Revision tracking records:

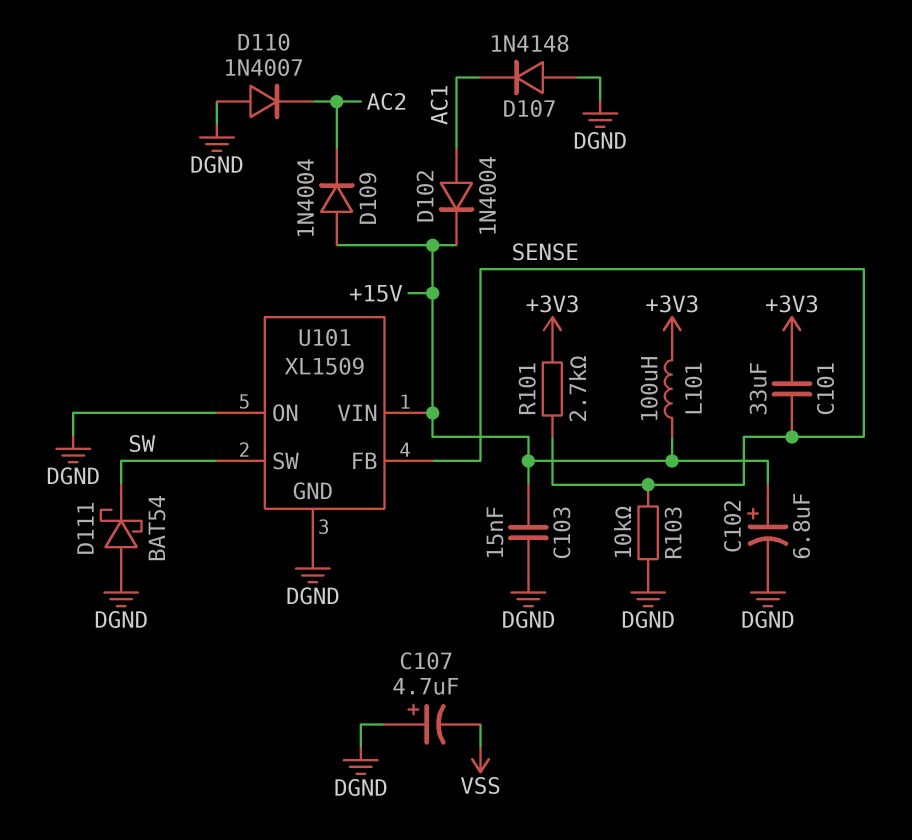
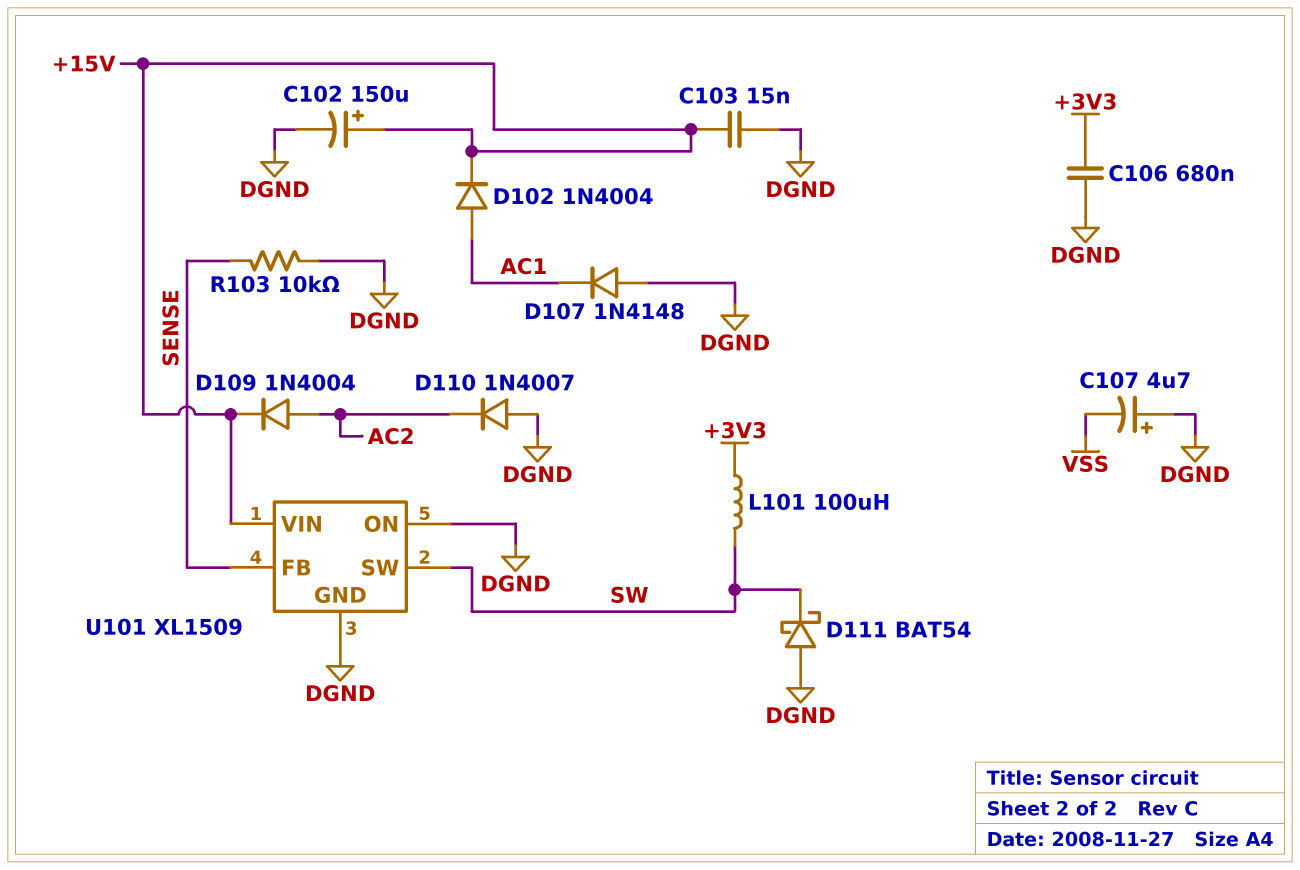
C101: 33uF (+3V3, SENSE) -> none
C102: 6.8uF (plus +15V, minus DGND) -> 150uF (plus +15V, minus DGND)
C106: none -> 680nF (+3V3, DGND)
D109: diode 1N4004 (A +15V, K AC2) -> diode 1N4004 (A AC2, K +15V)
L101: 100uH (+3V3, +15V) -> 100uH (+3V3, SW)
R101: 2.7k (+3V3, SENSE) -> none

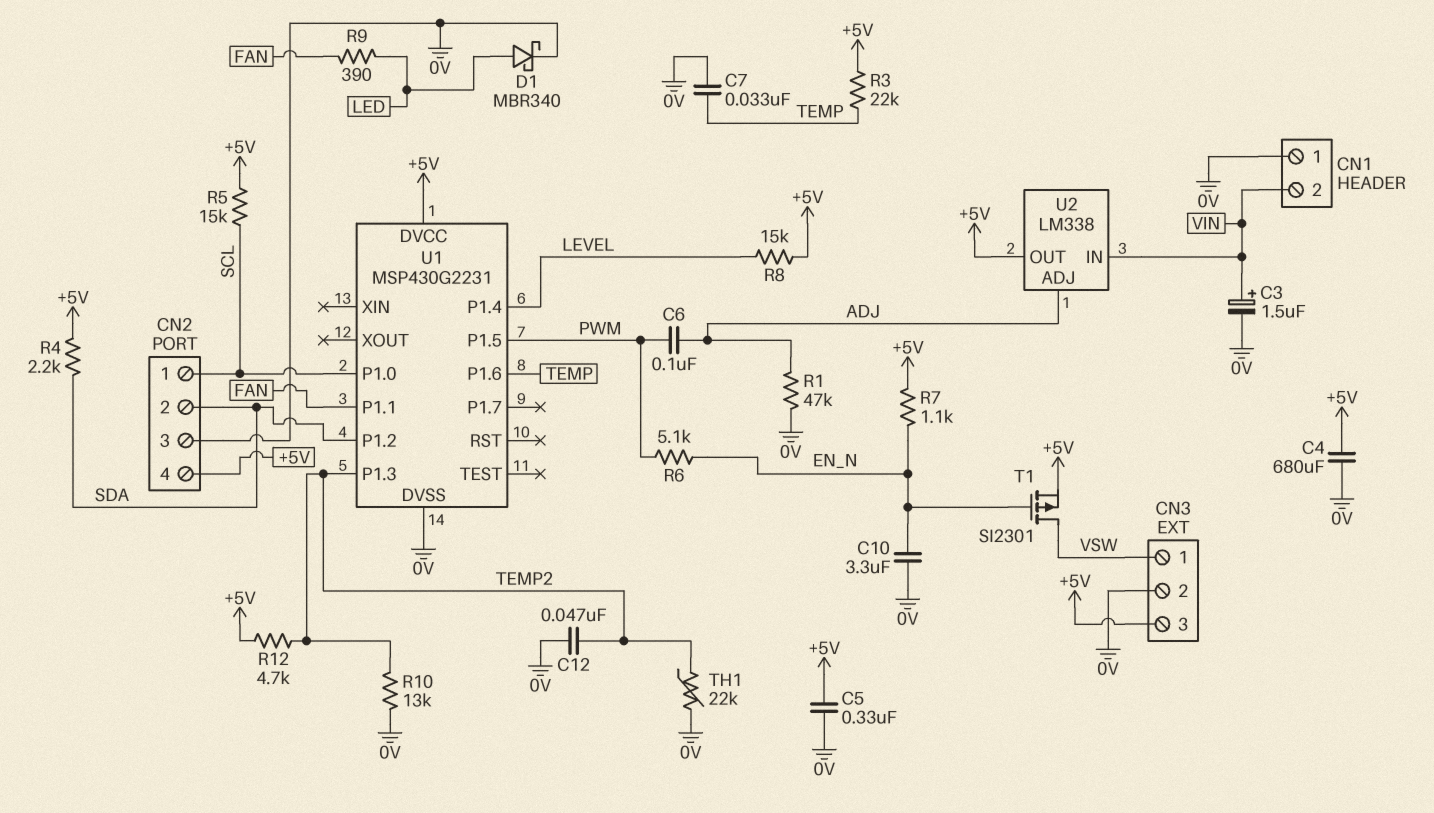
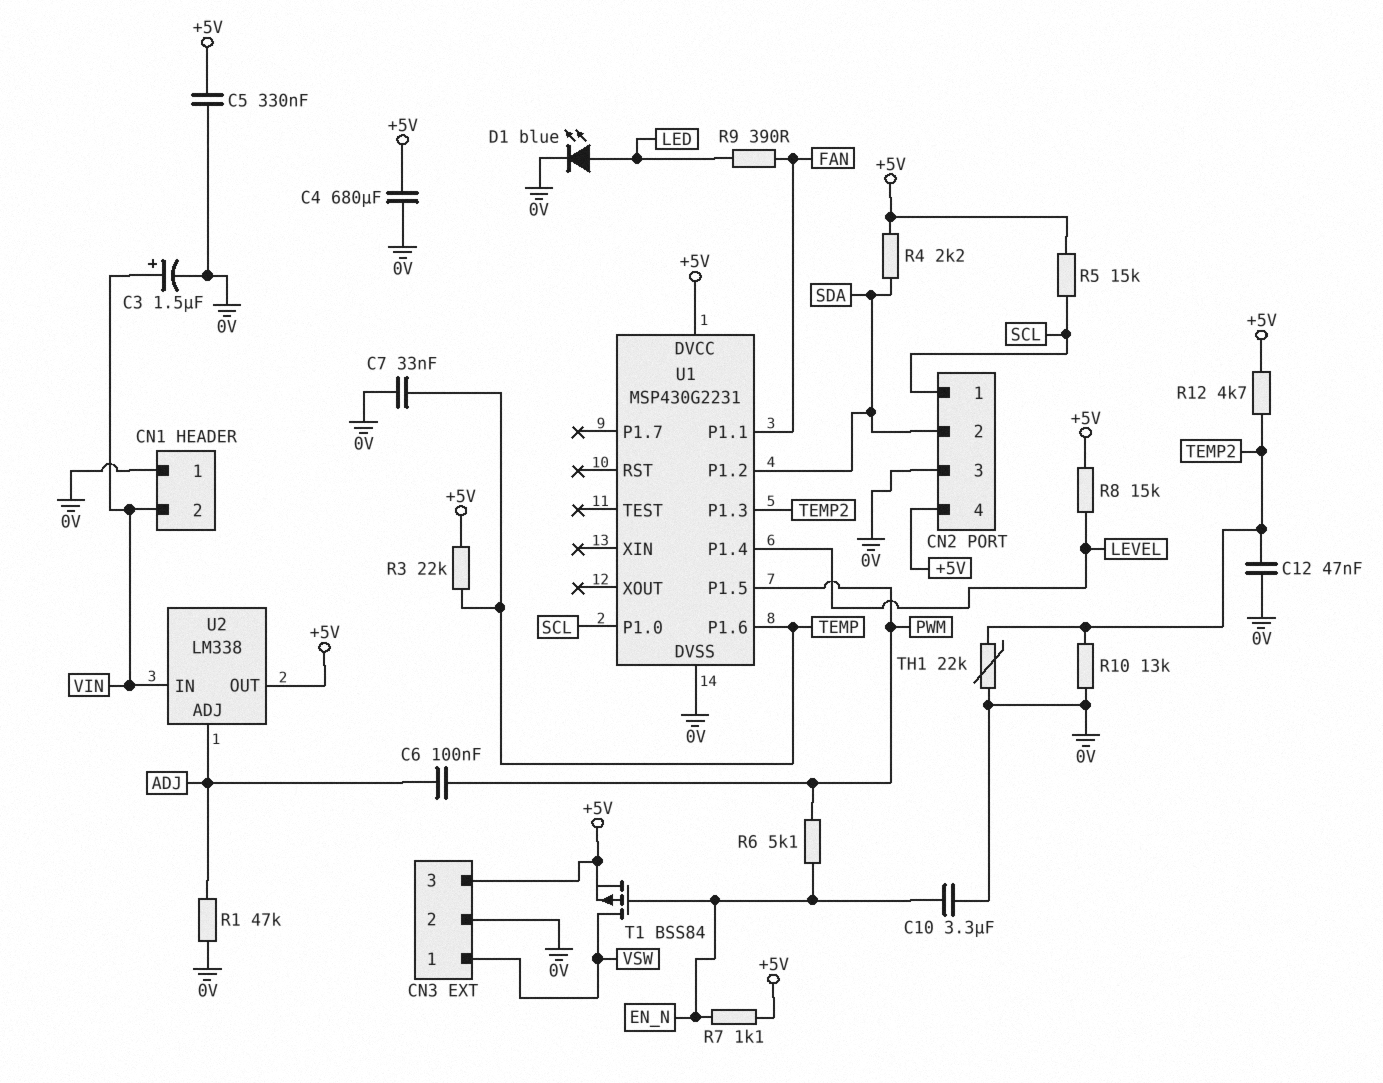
D1: schottky MBR340 (A LED, K 0V) -> LED blue (A LED, K 0V)
T1: PMOS SI2301 (G EN_N, D VSW, S +5V) -> PMOS BSS84 (G EN_N, D VSW, S +5V)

* _Goal of the exercise_: The required output is each line of the entries that contains the word "SENSE".

* _Answer space_:
C101: 33uF (+3V3, SENSE) -> none
R101: 2.7k (+3V3, SENSE) -> none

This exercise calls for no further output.